### Problem
Lines with "mushroom": pull these out of the listing below.

### Source material
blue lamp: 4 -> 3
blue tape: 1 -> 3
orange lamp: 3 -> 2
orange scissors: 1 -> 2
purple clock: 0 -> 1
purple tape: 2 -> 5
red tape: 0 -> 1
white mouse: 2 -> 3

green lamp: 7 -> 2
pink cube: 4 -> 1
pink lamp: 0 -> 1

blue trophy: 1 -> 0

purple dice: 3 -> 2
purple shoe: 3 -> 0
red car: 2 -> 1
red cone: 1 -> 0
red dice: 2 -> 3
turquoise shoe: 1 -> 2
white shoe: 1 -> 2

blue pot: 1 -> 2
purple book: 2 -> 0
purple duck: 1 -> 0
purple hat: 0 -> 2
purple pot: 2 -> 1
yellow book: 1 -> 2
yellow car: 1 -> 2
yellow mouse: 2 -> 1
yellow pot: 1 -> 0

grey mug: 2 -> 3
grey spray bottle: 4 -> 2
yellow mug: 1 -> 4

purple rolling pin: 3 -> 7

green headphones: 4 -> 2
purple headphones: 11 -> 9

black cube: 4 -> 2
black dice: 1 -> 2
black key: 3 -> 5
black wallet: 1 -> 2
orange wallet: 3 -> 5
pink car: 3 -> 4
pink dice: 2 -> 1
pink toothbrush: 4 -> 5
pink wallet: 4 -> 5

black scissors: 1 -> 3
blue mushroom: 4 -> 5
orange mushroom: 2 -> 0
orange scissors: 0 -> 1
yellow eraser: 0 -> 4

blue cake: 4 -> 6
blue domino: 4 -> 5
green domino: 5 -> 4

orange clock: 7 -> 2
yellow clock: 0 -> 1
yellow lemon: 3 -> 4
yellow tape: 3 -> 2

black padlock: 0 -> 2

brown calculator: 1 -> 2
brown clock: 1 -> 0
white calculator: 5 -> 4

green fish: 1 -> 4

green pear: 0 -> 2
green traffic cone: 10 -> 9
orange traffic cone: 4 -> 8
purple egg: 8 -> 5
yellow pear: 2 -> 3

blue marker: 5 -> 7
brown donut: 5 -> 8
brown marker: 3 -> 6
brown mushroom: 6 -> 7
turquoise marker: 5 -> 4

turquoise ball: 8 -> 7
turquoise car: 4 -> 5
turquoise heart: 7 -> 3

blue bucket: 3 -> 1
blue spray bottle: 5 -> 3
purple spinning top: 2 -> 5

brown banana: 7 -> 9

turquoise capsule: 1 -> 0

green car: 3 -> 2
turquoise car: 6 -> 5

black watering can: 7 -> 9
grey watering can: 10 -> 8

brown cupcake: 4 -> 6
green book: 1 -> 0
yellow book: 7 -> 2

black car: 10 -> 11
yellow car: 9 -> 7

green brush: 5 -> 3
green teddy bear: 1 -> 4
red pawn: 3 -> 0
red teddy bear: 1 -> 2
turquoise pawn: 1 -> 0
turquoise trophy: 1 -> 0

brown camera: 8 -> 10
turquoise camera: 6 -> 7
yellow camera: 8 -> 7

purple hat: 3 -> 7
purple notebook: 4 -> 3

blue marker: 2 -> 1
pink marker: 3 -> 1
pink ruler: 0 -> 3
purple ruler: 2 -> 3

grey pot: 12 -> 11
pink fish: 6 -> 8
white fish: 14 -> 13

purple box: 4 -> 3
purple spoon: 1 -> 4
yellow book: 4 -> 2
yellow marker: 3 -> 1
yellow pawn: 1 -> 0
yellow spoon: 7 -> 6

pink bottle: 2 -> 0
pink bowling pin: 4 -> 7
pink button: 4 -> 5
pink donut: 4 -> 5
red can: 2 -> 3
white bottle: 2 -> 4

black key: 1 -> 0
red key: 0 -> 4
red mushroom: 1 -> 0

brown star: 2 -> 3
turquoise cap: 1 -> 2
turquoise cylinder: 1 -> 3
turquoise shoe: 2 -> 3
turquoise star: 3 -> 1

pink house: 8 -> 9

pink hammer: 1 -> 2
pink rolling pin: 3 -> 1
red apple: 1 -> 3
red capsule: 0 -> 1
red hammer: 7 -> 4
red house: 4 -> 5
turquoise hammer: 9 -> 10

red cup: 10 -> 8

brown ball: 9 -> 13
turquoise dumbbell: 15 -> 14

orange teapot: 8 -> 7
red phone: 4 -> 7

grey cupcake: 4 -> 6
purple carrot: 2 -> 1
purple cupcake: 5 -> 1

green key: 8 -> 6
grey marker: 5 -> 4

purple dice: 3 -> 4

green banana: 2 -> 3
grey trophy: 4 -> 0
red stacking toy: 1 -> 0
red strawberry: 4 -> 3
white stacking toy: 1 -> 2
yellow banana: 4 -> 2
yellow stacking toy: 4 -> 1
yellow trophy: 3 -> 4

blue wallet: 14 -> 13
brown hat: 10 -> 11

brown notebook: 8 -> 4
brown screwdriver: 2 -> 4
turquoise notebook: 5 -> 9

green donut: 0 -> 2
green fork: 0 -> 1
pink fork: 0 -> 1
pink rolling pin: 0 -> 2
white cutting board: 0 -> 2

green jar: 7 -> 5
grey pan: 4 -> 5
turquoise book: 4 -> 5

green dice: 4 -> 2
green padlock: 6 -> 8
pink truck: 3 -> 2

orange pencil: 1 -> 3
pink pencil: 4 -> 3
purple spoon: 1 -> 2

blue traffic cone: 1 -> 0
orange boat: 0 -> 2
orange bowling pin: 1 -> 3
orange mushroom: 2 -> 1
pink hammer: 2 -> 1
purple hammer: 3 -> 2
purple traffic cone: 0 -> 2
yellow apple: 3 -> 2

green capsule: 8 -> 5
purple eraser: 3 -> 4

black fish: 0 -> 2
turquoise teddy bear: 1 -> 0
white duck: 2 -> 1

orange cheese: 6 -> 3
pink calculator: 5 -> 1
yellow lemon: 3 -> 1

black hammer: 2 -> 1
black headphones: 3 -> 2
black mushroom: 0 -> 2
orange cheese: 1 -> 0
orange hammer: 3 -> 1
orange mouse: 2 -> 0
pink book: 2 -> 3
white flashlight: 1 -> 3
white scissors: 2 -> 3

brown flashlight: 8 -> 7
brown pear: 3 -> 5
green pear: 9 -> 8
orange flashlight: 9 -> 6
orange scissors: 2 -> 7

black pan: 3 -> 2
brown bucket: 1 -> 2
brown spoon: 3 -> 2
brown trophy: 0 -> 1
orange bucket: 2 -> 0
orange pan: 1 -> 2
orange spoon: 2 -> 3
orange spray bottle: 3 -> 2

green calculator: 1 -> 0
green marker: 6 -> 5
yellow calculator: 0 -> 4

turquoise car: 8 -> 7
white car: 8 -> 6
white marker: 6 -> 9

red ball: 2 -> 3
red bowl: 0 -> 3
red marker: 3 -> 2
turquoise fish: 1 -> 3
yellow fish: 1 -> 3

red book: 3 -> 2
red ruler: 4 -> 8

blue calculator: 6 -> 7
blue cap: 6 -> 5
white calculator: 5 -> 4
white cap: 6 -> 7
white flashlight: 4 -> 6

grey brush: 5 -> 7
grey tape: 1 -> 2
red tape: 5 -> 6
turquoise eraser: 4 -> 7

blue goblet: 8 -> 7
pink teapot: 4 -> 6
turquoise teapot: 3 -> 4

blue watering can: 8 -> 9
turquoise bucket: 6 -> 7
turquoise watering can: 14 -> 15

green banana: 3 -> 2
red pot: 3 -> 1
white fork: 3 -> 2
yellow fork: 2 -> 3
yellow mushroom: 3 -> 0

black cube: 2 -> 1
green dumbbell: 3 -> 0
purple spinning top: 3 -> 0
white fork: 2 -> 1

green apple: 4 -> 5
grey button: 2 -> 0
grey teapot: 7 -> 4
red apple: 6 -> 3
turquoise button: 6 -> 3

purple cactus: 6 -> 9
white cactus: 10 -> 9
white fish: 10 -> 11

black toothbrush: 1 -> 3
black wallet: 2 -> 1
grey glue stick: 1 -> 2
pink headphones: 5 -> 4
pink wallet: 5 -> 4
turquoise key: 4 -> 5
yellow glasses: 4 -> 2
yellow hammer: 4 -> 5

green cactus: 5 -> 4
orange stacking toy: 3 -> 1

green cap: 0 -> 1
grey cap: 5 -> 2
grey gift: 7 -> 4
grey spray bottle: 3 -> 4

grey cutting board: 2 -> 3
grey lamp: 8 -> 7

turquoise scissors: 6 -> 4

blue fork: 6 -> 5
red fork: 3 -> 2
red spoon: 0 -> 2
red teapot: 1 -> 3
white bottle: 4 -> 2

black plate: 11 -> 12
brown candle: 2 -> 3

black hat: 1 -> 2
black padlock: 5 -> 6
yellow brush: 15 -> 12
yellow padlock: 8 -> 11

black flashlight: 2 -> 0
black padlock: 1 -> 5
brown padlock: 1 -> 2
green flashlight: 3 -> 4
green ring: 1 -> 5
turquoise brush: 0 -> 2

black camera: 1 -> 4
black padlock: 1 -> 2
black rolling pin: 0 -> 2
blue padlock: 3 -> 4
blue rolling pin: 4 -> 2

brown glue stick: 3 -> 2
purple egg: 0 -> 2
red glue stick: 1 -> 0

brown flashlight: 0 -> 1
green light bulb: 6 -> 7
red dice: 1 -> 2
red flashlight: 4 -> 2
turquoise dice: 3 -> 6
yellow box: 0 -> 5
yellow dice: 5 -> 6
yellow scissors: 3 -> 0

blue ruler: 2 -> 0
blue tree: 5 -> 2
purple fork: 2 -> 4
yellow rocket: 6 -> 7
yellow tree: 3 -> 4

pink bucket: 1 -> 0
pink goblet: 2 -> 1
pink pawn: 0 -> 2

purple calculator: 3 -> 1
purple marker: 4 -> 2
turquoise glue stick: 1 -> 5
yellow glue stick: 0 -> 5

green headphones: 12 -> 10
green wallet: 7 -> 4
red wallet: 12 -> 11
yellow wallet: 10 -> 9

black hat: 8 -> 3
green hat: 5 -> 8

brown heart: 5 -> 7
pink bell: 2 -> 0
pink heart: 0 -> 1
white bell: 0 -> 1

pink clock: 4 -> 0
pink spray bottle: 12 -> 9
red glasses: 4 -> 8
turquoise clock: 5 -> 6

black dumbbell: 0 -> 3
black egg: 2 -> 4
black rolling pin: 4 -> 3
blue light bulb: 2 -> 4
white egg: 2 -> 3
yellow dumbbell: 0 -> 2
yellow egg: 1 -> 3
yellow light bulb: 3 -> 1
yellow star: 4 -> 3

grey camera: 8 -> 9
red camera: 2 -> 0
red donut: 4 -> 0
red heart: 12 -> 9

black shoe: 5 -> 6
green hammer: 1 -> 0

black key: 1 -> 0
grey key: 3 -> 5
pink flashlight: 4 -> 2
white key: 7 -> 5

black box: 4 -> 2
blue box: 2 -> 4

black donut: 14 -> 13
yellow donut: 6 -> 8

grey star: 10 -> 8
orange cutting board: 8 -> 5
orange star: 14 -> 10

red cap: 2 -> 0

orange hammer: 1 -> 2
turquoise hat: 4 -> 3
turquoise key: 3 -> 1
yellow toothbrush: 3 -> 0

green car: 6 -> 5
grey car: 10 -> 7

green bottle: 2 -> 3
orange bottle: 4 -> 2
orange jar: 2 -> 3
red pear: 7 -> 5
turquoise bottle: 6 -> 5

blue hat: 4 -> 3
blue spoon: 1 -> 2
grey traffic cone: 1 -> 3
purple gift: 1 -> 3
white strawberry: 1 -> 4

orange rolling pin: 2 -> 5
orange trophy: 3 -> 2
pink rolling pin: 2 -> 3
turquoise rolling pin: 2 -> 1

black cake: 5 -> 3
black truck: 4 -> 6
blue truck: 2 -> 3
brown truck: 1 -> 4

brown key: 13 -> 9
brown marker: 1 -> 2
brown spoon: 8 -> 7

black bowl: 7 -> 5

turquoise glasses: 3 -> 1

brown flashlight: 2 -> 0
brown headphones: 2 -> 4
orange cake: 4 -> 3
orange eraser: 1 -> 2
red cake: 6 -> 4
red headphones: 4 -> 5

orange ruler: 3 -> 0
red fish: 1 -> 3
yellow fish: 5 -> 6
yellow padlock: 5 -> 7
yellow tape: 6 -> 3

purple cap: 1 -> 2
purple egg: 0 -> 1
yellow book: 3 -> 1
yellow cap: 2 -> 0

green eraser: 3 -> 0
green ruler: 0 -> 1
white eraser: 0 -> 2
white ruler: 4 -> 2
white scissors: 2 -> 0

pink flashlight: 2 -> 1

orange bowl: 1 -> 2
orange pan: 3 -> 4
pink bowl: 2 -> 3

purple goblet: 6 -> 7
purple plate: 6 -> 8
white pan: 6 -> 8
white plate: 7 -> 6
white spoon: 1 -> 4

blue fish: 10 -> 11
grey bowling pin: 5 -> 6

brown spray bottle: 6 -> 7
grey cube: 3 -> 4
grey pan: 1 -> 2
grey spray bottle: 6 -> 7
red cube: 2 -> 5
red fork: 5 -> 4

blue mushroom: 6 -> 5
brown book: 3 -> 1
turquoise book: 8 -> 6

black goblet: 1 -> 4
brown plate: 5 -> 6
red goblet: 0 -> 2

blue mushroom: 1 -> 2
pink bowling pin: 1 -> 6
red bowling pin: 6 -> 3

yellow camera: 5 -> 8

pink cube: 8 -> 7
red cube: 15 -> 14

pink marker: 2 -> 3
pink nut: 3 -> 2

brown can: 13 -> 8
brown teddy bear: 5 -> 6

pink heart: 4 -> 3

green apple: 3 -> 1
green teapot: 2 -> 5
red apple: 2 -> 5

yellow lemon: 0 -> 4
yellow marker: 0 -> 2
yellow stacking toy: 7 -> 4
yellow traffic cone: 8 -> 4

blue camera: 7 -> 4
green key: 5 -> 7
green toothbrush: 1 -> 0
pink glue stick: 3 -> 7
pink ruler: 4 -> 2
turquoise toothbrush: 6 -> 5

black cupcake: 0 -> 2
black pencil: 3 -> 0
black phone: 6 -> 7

### Task result
blue mushroom: 4 -> 5
orange mushroom: 2 -> 0
brown mushroom: 6 -> 7
red mushroom: 1 -> 0
orange mushroom: 2 -> 1
black mushroom: 0 -> 2
yellow mushroom: 3 -> 0
blue mushroom: 6 -> 5
blue mushroom: 1 -> 2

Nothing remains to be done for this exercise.